GIVEN INSTRUCTION:
Rewrite each line of the data below, changing every "none" to "blank" and keeping everything else the same; leave out the pictures.

ENTRIES SHOWN:
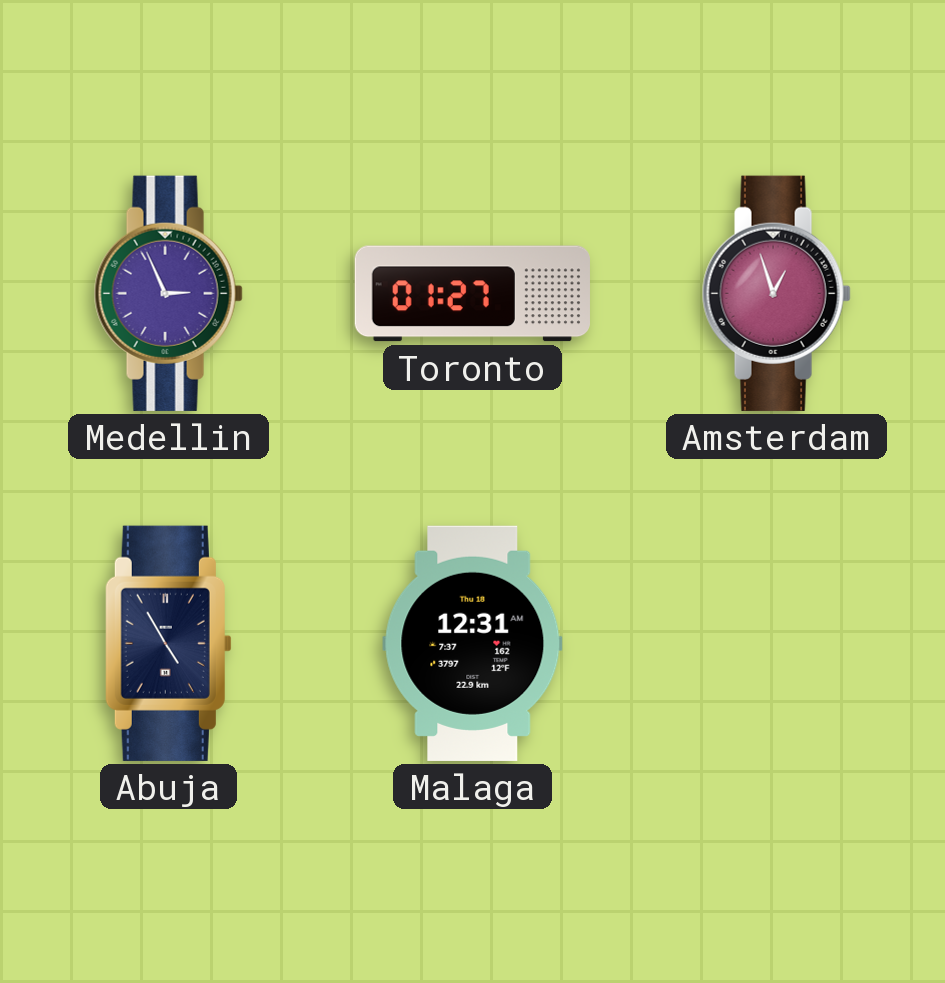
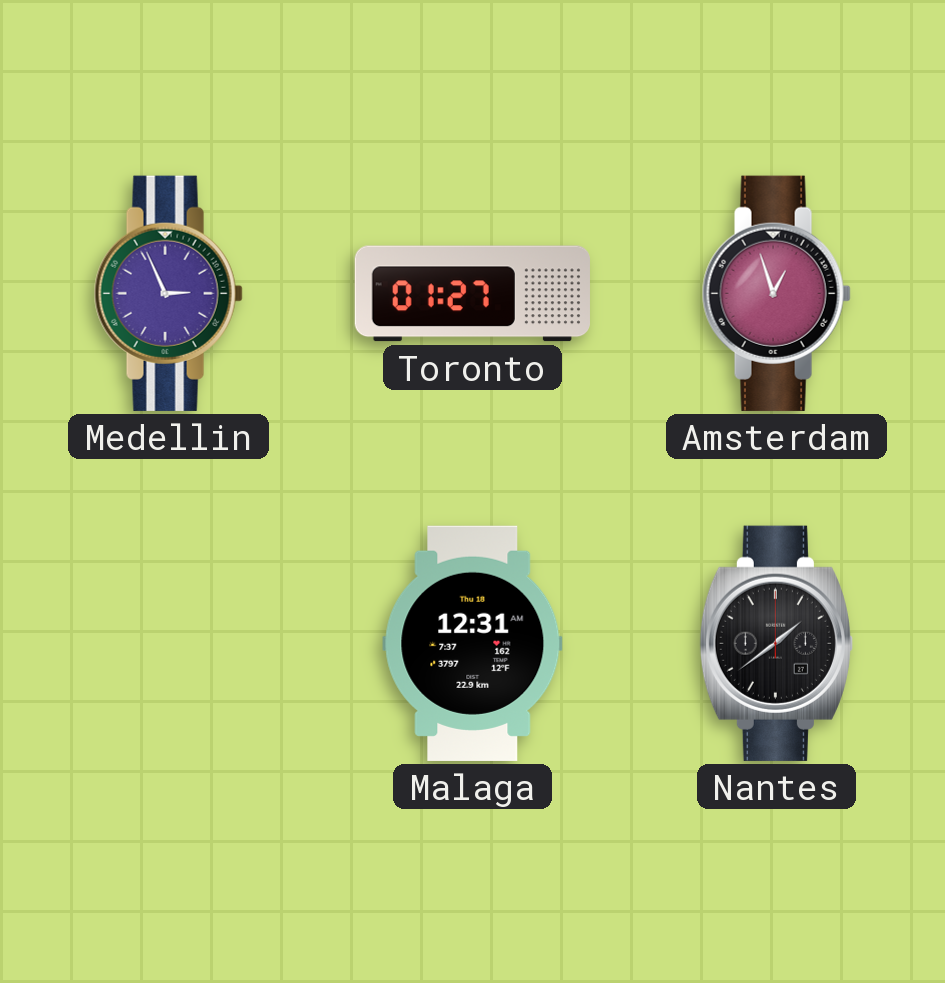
Abuja: 4:55 -> none
Nantes: none -> 1:39
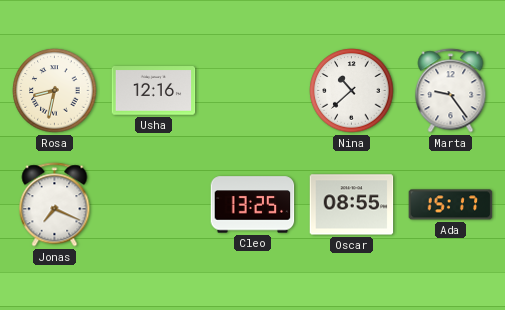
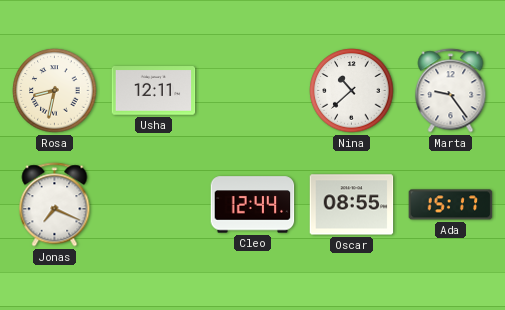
Usha: 12:16 -> 12:11
Cleo: 13:25 -> 12:44
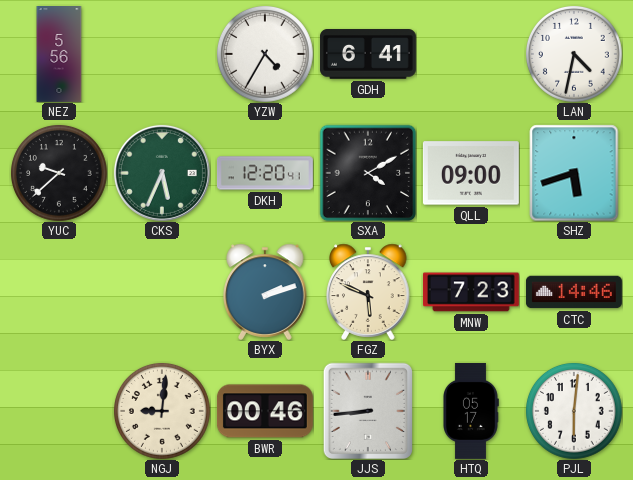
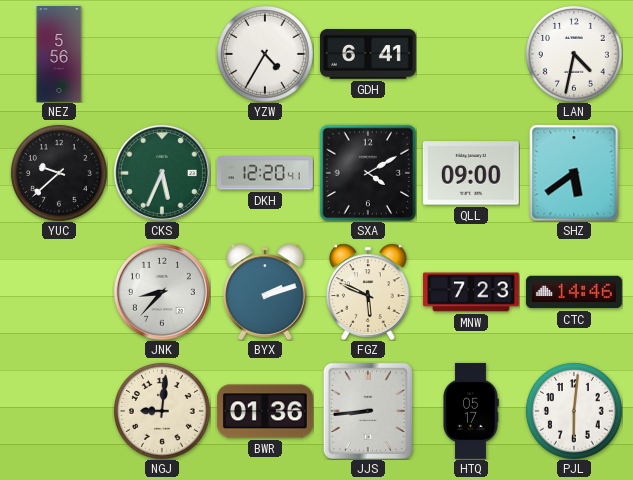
SHZ: 5:42 -> 5:39
JNK: none -> 8:37
BWR: 00:46 -> 01:36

EXERCISE SOLUTION:
Abuja: 4:55 -> blank
Nantes: blank -> 1:39
Usha: 12:16 -> 12:11
Cleo: 13:25 -> 12:44
SHZ: 5:42 -> 5:39
JNK: blank -> 8:37
BWR: 00:46 -> 01:36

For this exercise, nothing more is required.